** Problem to work on **
Count every line below containing "none"; state the number only.
Data listing START
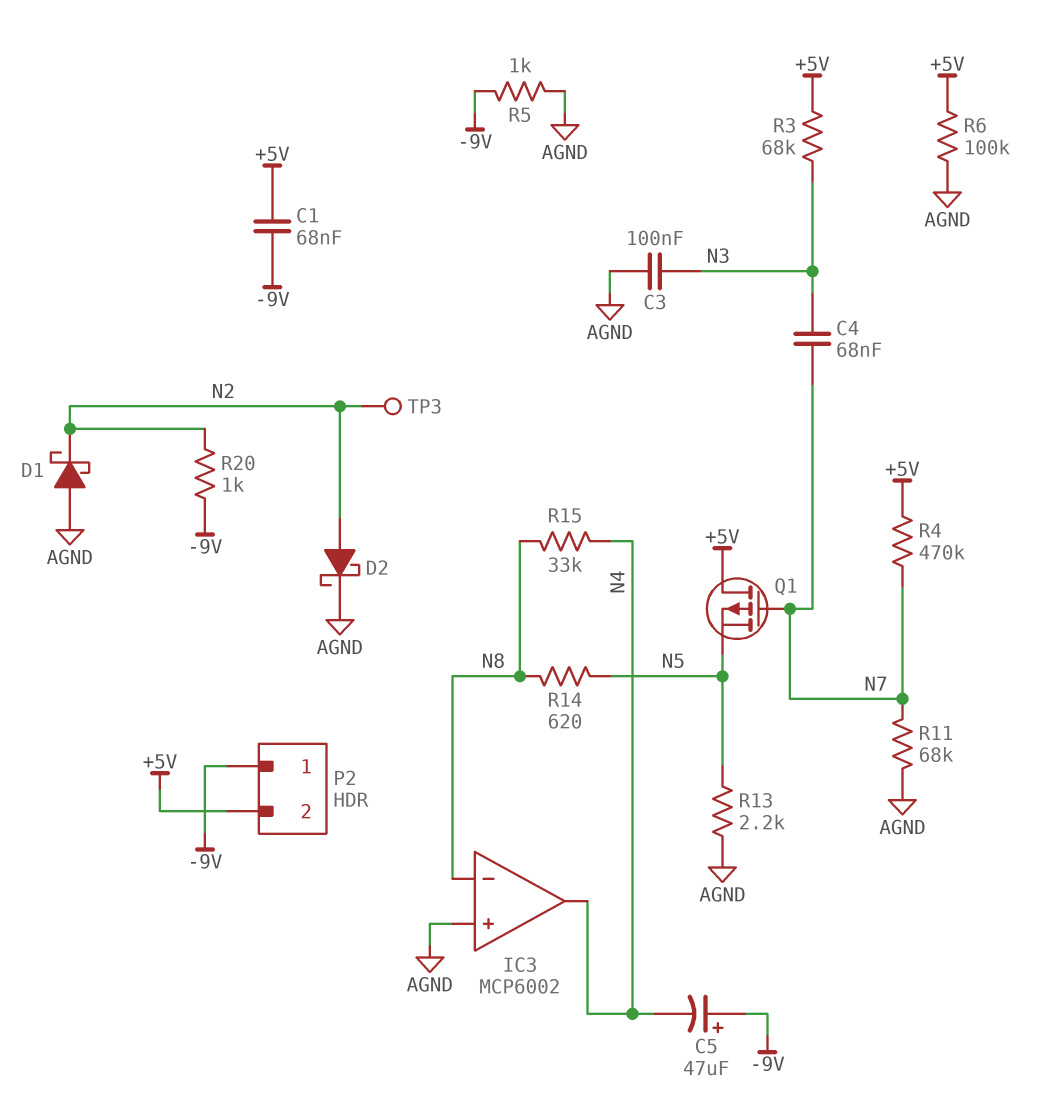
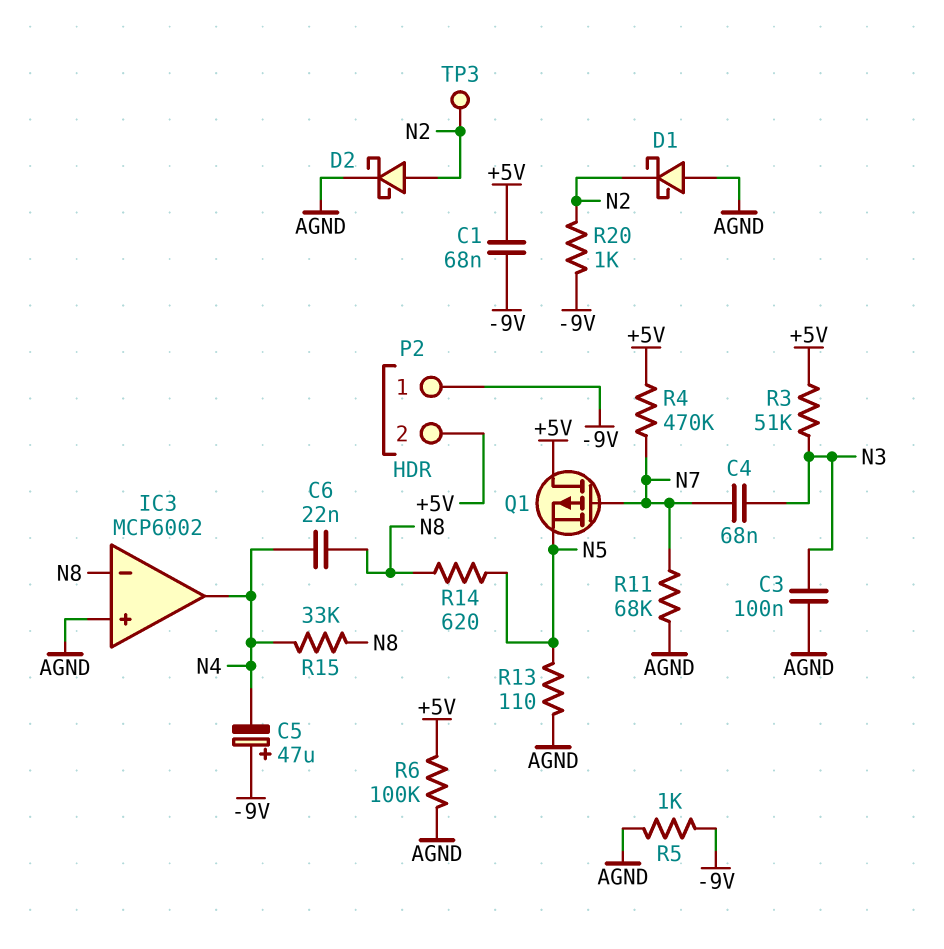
C6: none -> 22nF (N4, N8)
R3: 68k (+5V, N3) -> 51k (+5V, N3)
R13: 2.2k (AGND, N5) -> 110 (AGND, N5)

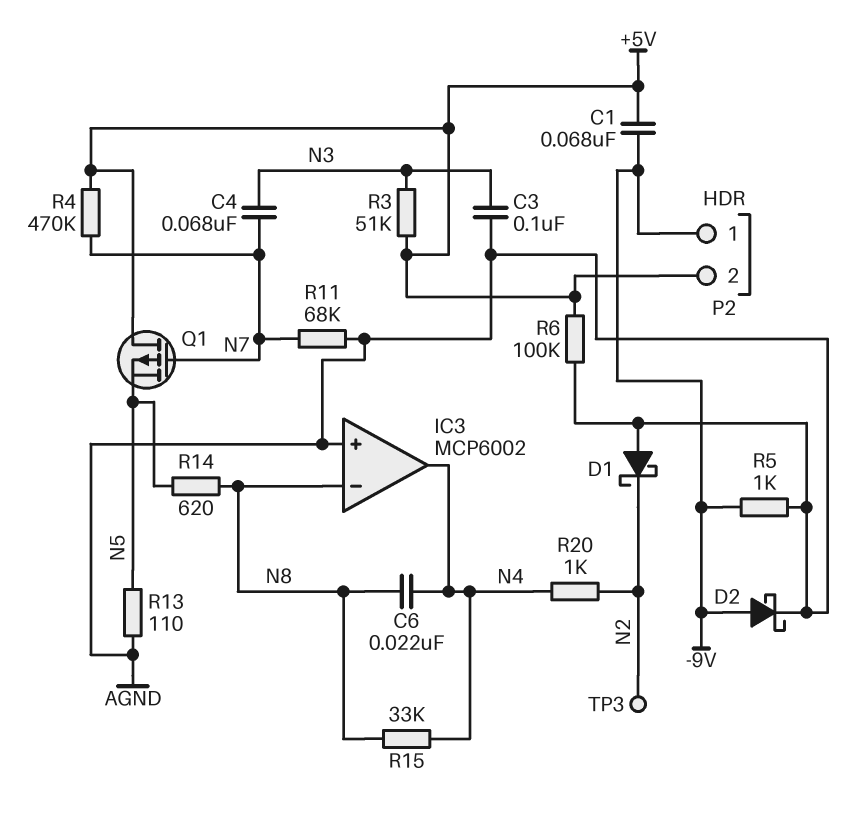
C5: 47uF (plus -9V, minus N4) -> none
D2: schottky (A N2, K AGND) -> schottky (A -9V, K AGND)
R20: 1k (-9V, N2) -> 1k (N2, N4)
Data listing END
** Your response **
2